**Exercise**
If an entry below contains an image, drop the image and retype the rest exactly.

**Dataset content**

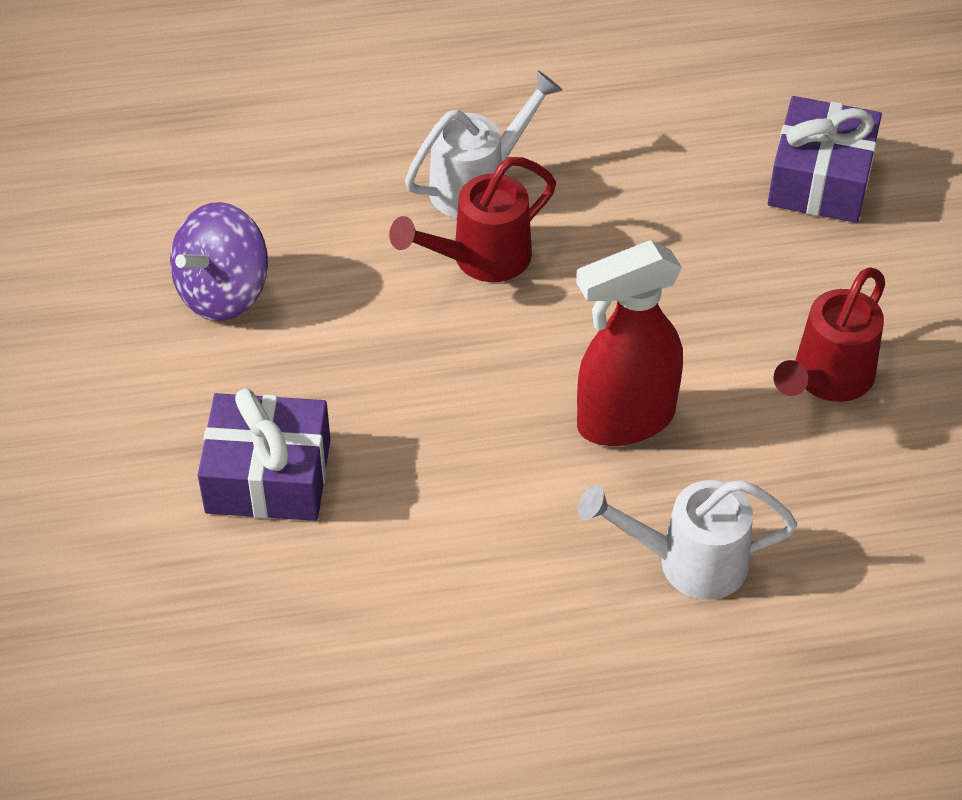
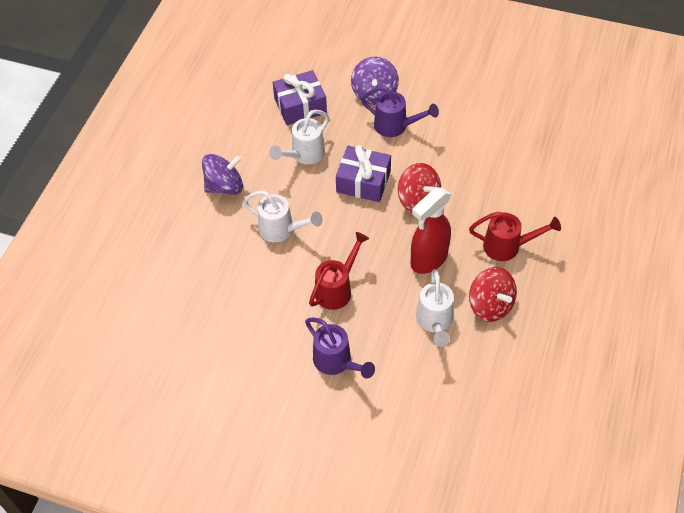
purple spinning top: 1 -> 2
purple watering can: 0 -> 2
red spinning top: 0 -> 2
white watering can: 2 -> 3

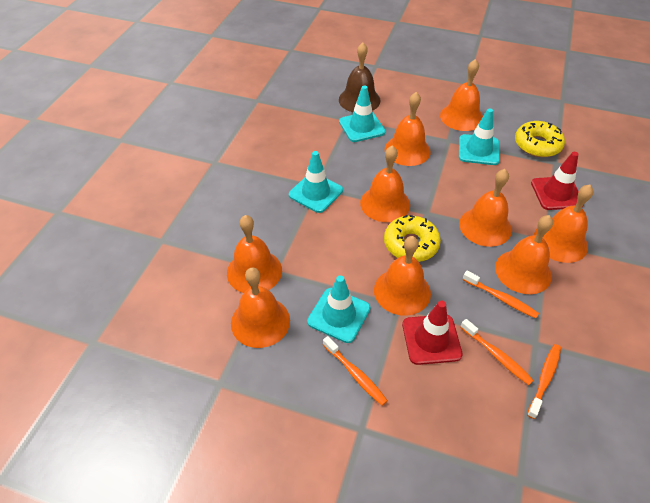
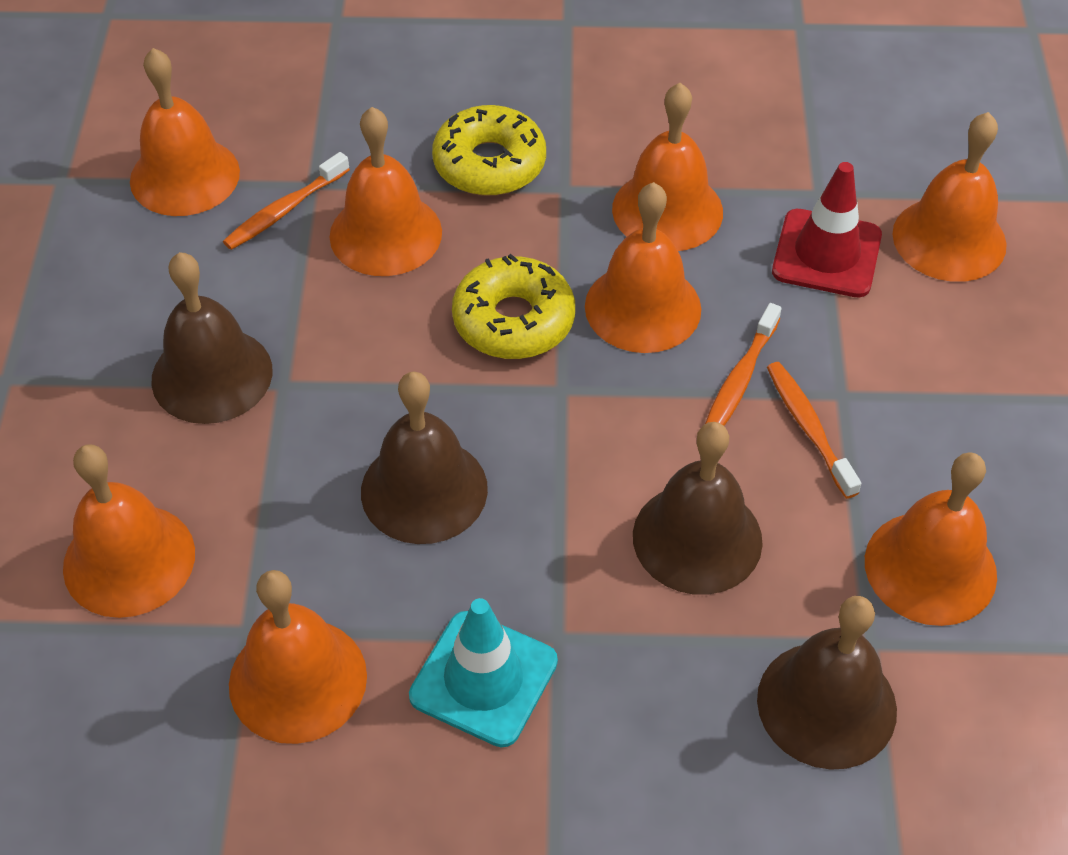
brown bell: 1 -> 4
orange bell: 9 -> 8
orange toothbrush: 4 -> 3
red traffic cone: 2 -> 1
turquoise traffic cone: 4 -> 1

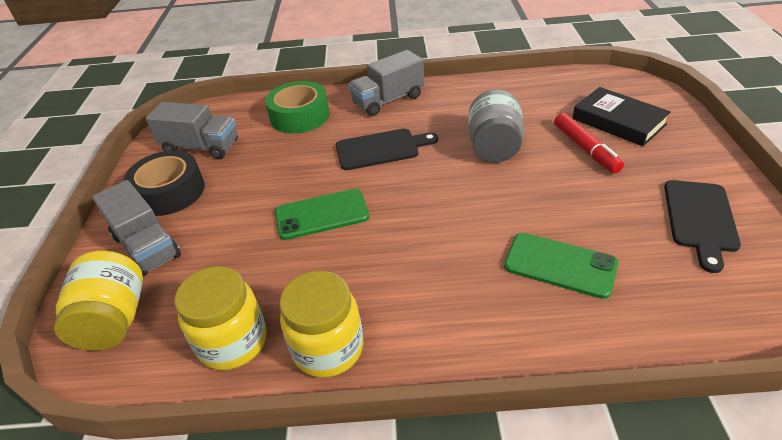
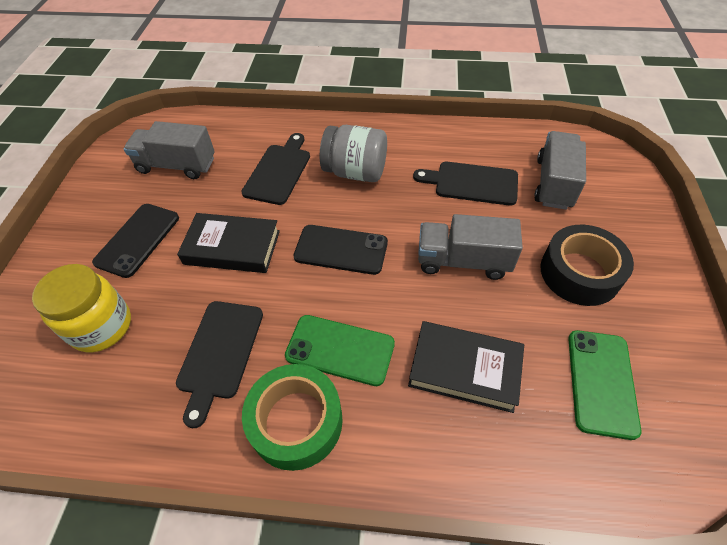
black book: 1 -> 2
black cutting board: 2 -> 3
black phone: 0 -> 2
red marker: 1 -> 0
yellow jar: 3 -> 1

**Task output**
purple spinning top: 1 -> 2
purple watering can: 0 -> 2
red spinning top: 0 -> 2
white watering can: 2 -> 3

brown bell: 1 -> 4
orange bell: 9 -> 8
orange toothbrush: 4 -> 3
red traffic cone: 2 -> 1
turquoise traffic cone: 4 -> 1

black book: 1 -> 2
black cutting board: 2 -> 3
black phone: 0 -> 2
red marker: 1 -> 0
yellow jar: 3 -> 1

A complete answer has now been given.